Image sets with object changes:
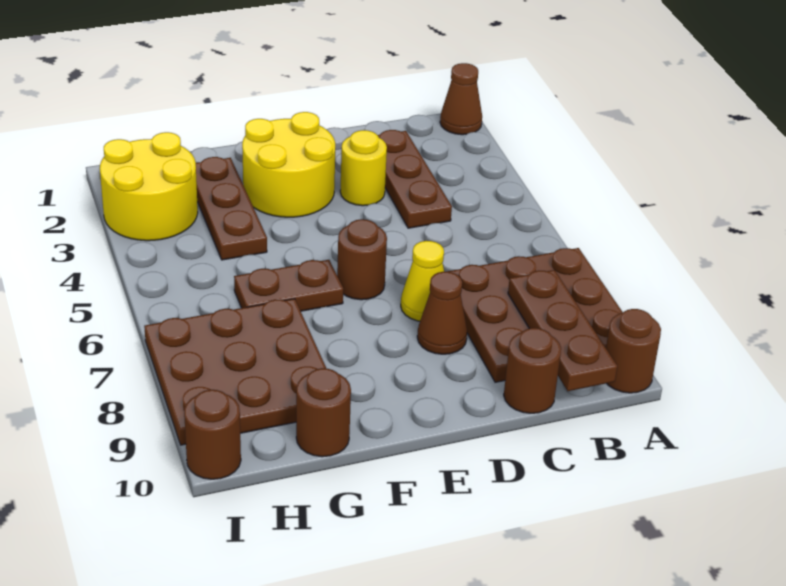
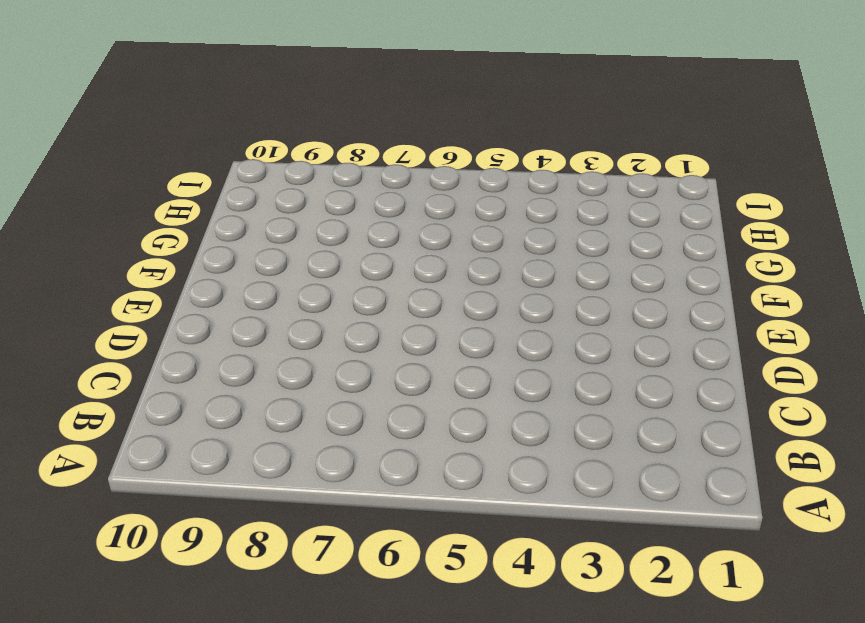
none -> brown cone A1 level 1
none -> brown plate A7:C9 level 1
none -> brown round brick A10 level 1

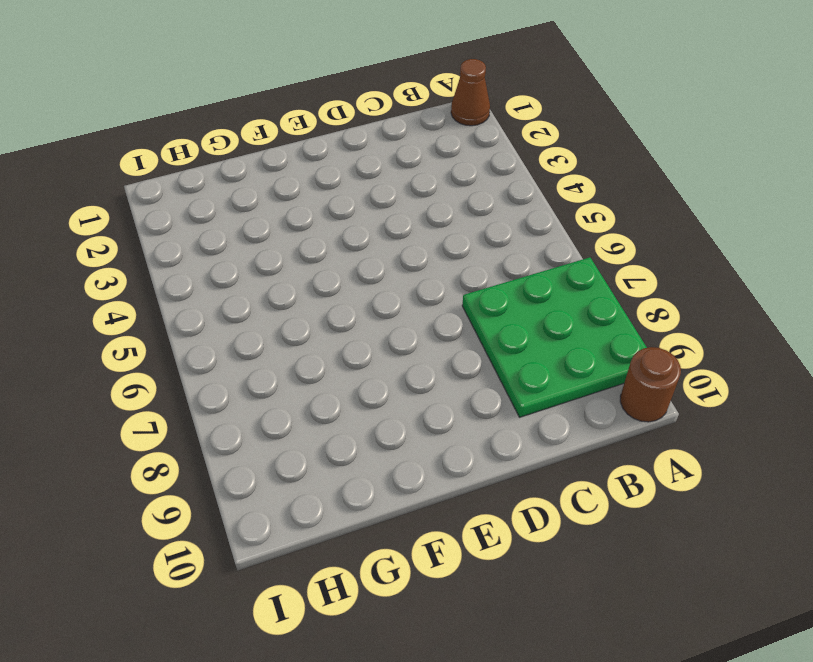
green plate A7:C9 level 1 -> brown plate A7:C9 level 1
none -> brown plate C2:C4 level 1
none -> brown round brick C10 level 1
none -> yellow round brick D3 level 1

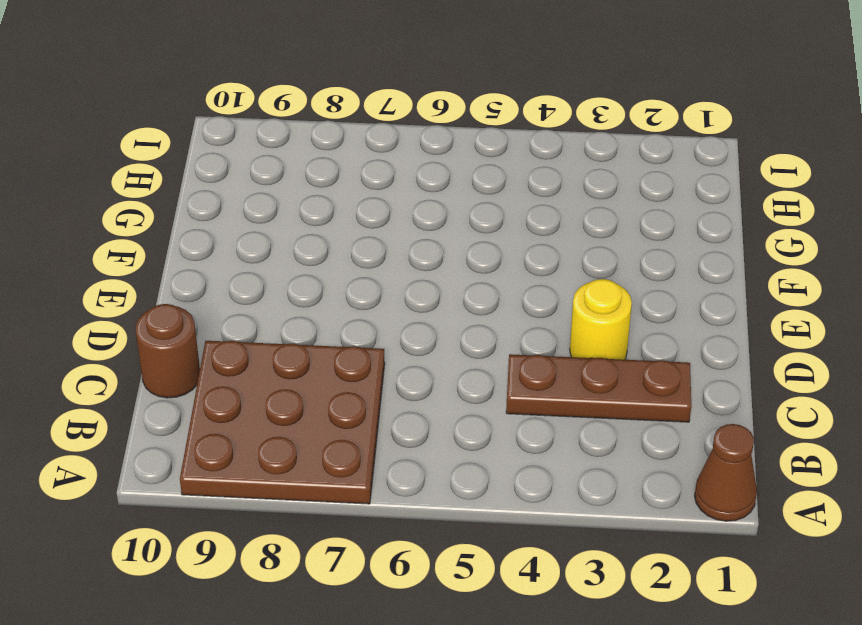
none -> brown round brick A10 level 1
none -> yellow cone D7 level 1
none -> brown cone D8 level 1

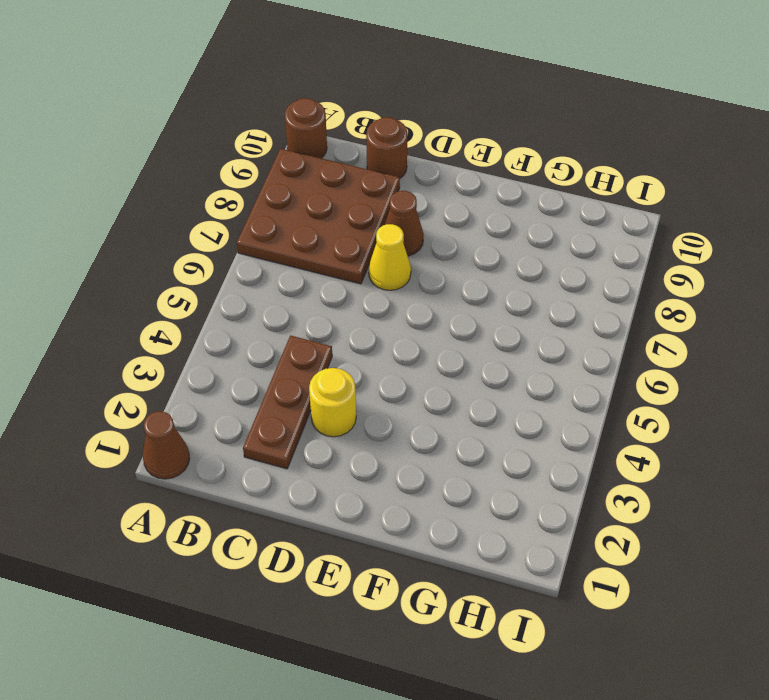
none -> yellow round brick E2:F3 level 1
none -> brown round brick E6 level 1
none -> brown plate F6:G6 level 1

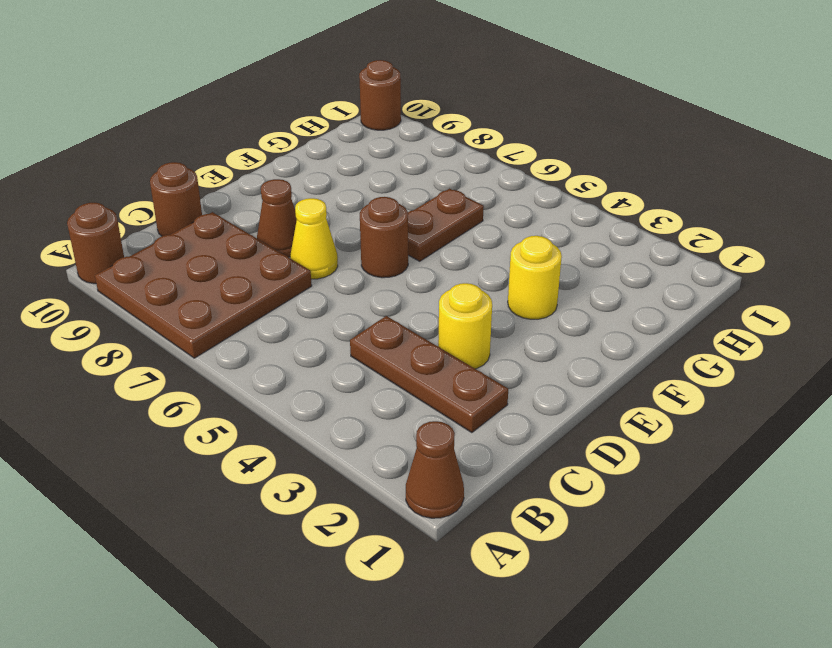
yellow round brick F3 level 1 -> yellow round brick E2:F3 level 1
none -> brown plate G2:G4 level 1
none -> brown plate G7:I9 level 1
none -> brown round brick G10 level 1

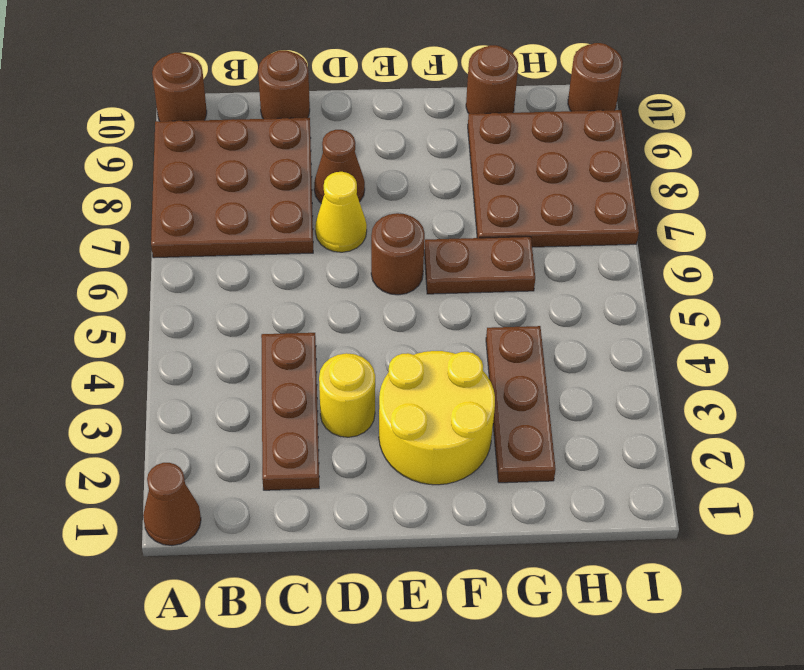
none -> yellow round brick H2:I3 level 1
none -> brown plate B8:B10 level 2

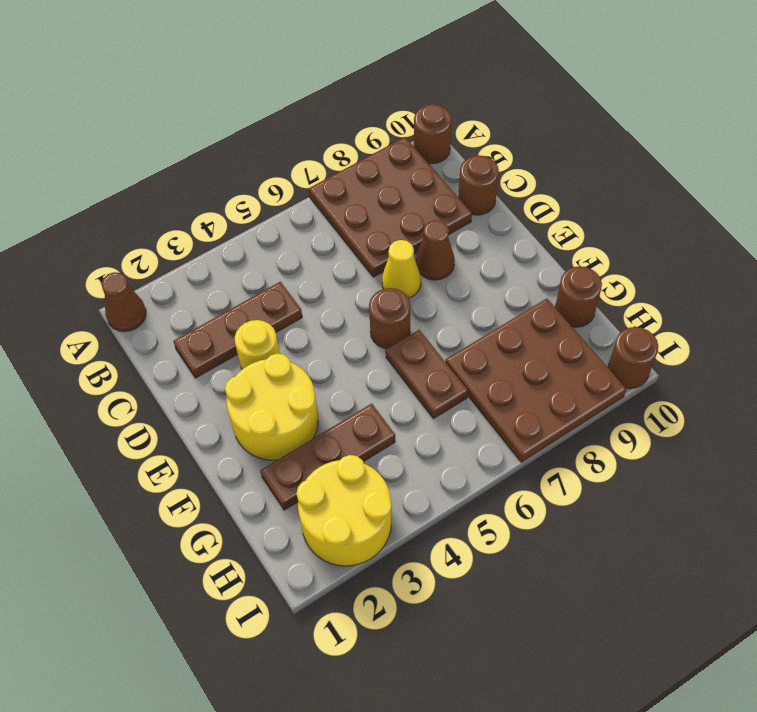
none -> brown plate B8:B10 level 2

» Aim of the exercise:
Lines with "plate": find them in the data and copy each one.

» Written reply:
none -> brown plate A7:C9 level 1
green plate A7:C9 level 1 -> brown plate A7:C9 level 1
none -> brown plate C2:C4 level 1
none -> brown plate F6:G6 level 1
none -> brown plate G2:G4 level 1
none -> brown plate G7:I9 level 1
none -> brown plate B8:B10 level 2
none -> brown plate B8:B10 level 2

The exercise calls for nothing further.